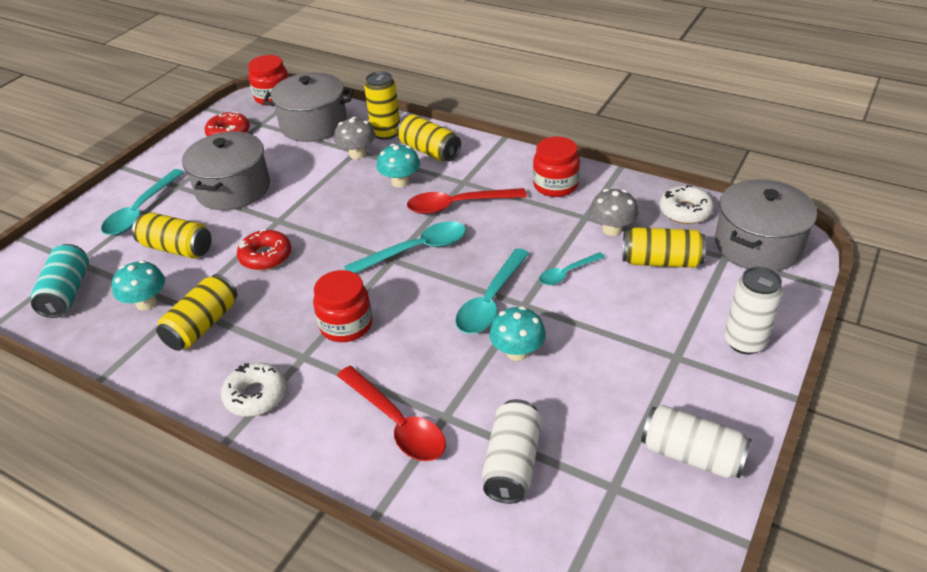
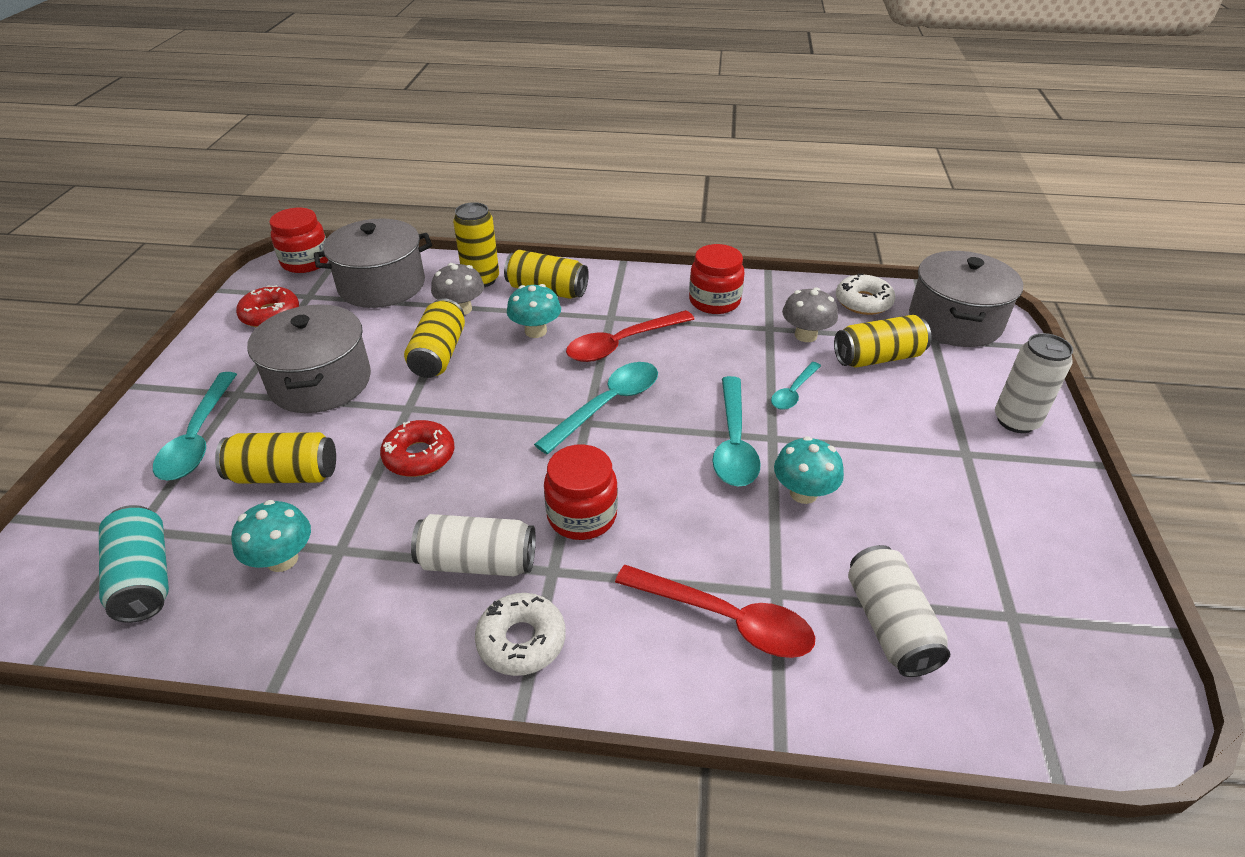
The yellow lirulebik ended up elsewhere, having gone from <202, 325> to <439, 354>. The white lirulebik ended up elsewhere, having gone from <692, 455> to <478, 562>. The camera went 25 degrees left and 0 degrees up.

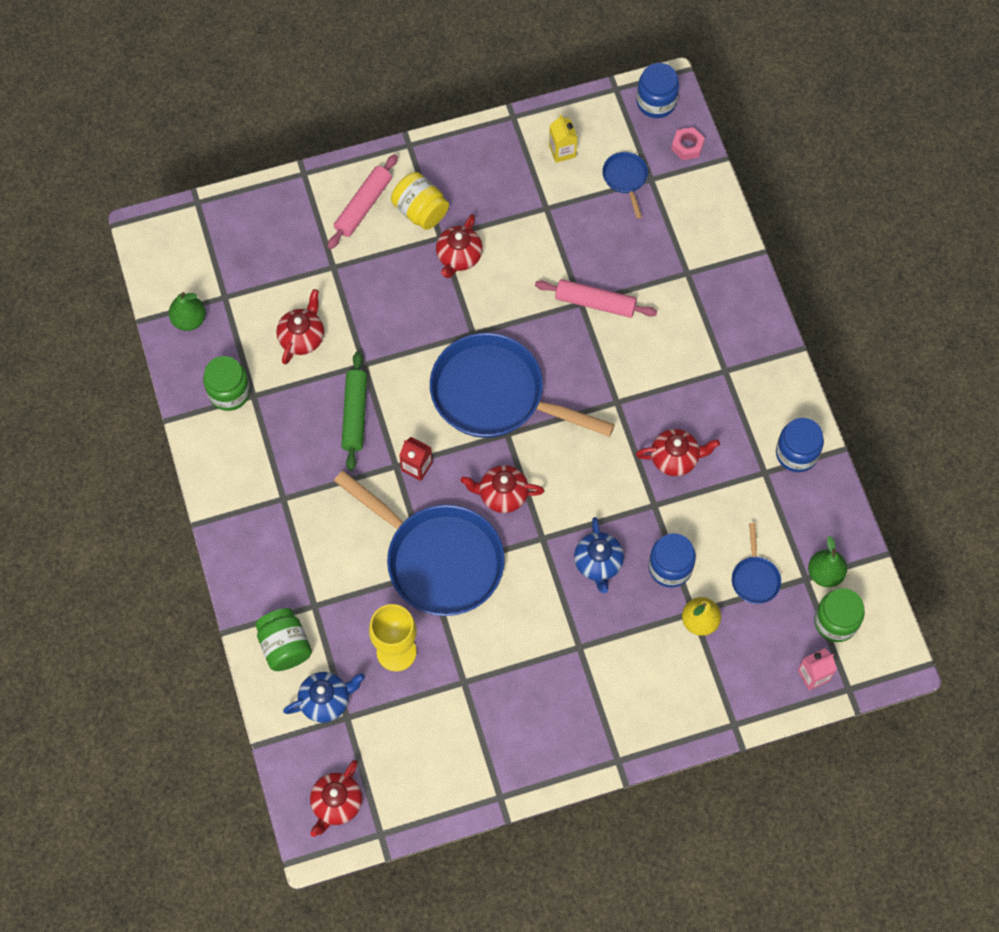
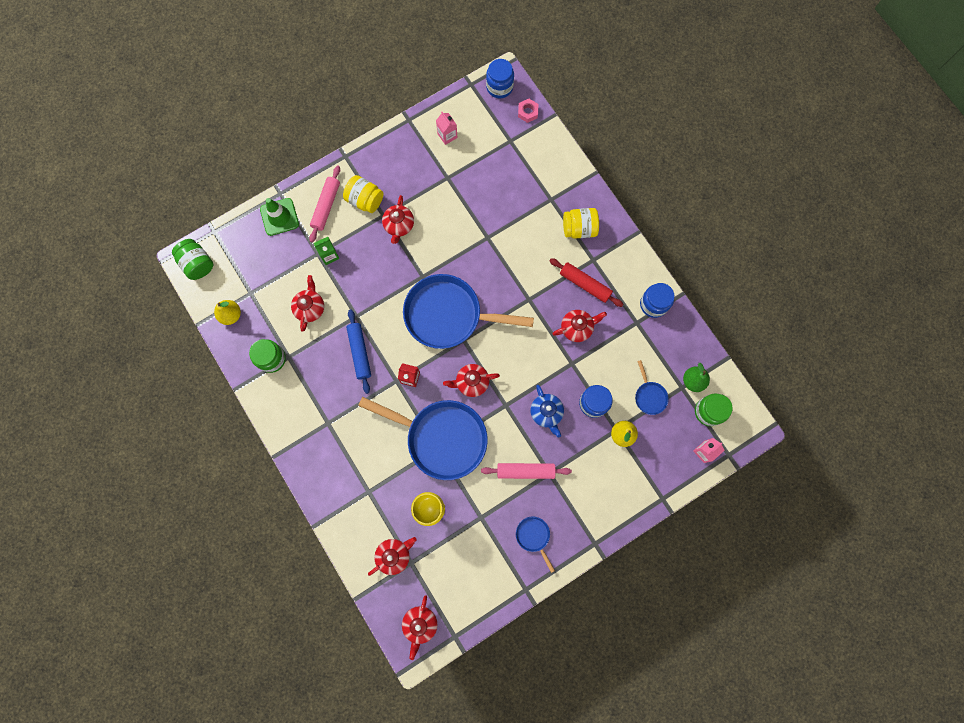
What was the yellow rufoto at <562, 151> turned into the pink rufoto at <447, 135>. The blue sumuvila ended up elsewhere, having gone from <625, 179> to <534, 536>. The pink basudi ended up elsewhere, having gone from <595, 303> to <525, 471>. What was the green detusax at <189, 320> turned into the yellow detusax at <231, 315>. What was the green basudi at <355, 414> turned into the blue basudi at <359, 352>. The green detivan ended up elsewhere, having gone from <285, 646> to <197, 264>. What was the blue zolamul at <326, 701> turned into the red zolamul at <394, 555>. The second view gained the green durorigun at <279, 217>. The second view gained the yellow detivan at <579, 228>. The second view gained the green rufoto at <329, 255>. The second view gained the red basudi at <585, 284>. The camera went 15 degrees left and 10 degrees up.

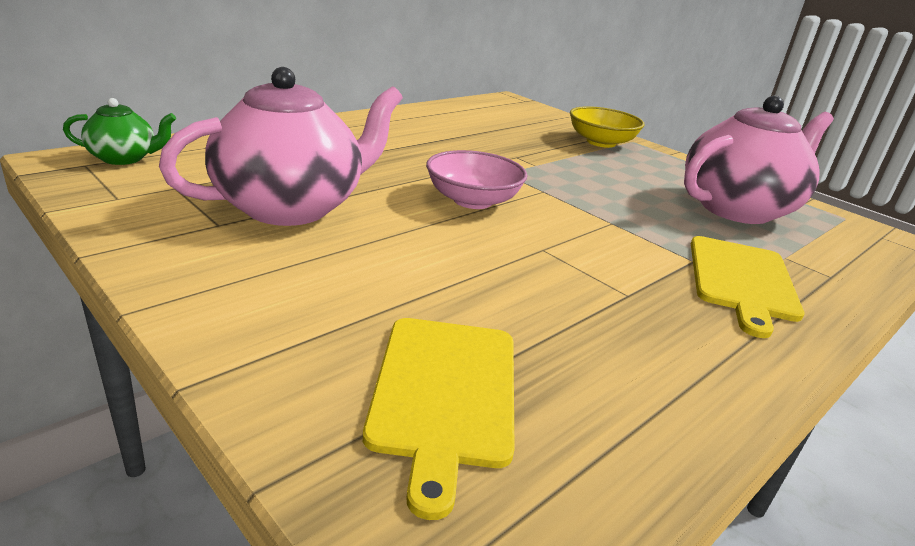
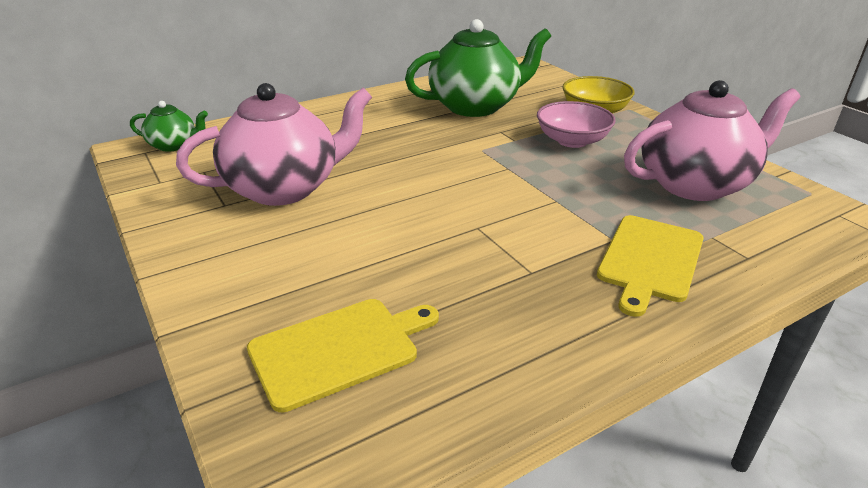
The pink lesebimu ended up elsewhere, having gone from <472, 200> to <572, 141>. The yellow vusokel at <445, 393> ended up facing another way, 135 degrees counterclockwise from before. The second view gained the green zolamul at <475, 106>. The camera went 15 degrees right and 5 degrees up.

EXERCISE GOAL: Print the listing verbatim, images excluded.

SOLUTION TO THIS PROBLEM:
The yellow lirulebik ended up elsewhere, having gone from <202, 325> to <439, 354>. The white lirulebik ended up elsewhere, having gone from <692, 455> to <478, 562>. The camera went 25 degrees left and 0 degrees up.

What was the yellow rufoto at <562, 151> turned into the pink rufoto at <447, 135>. The blue sumuvila ended up elsewhere, having gone from <625, 179> to <534, 536>. The pink basudi ended up elsewhere, having gone from <595, 303> to <525, 471>. What was the green detusax at <189, 320> turned into the yellow detusax at <231, 315>. What was the green basudi at <355, 414> turned into the blue basudi at <359, 352>. The green detivan ended up elsewhere, having gone from <285, 646> to <197, 264>. What was the blue zolamul at <326, 701> turned into the red zolamul at <394, 555>. The second view gained the green durorigun at <279, 217>. The second view gained the yellow detivan at <579, 228>. The second view gained the green rufoto at <329, 255>. The second view gained the red basudi at <585, 284>. The camera went 15 degrees left and 10 degrees up.

The pink lesebimu ended up elsewhere, having gone from <472, 200> to <572, 141>. The yellow vusokel at <445, 393> ended up facing another way, 135 degrees counterclockwise from before. The second view gained the green zolamul at <475, 106>. The camera went 15 degrees right and 5 degrees up.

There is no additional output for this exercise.